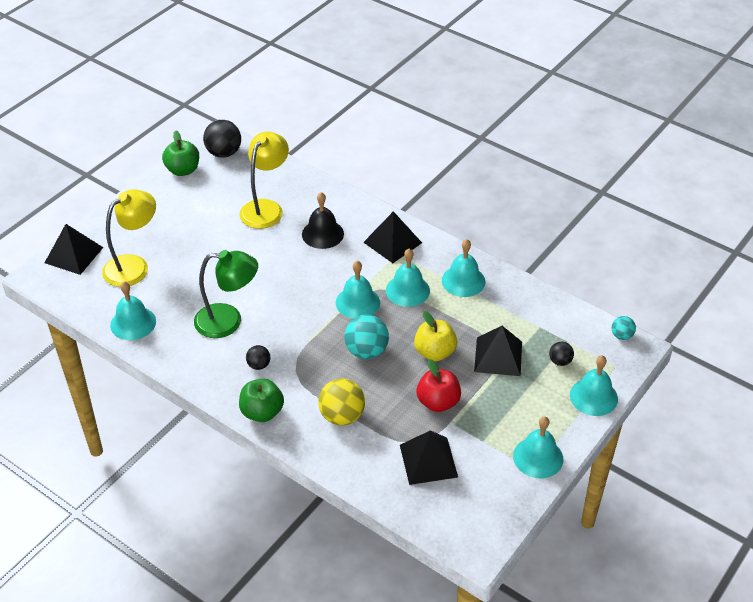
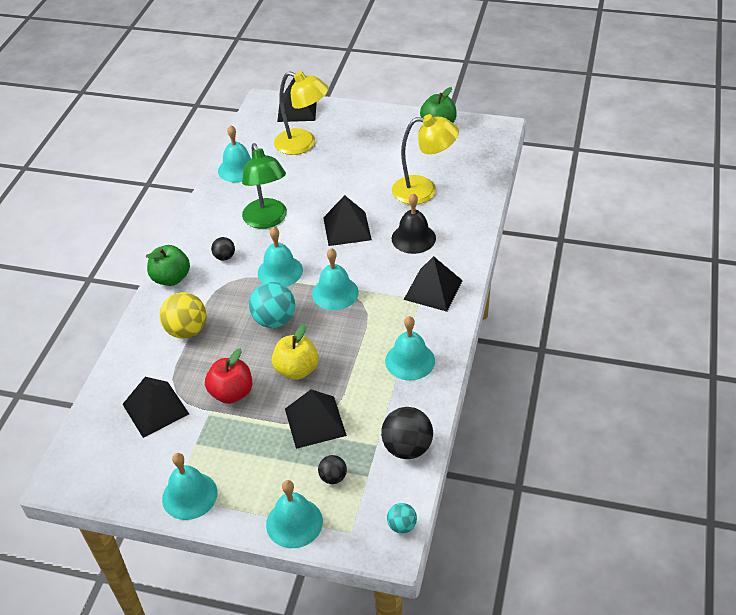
camera: 70 degrees right, 0 degrees up
black ball [203,120,241,158] -> black ball moved to [381,407,433,459]
turquoise bell [386,249,430,307] -> turquoise bell moved to [258,227,303,287]
none -> black pyramid [323,195,372,246]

(Task instructions)
Pictures are not part of the copy; transcribe the rest of the data verbatim.

(Task output)
camera: 70 degrees right, 0 degrees up
black ball [203,120,241,158] -> black ball moved to [381,407,433,459]
turquoise bell [386,249,430,307] -> turquoise bell moved to [258,227,303,287]
none -> black pyramid [323,195,372,246]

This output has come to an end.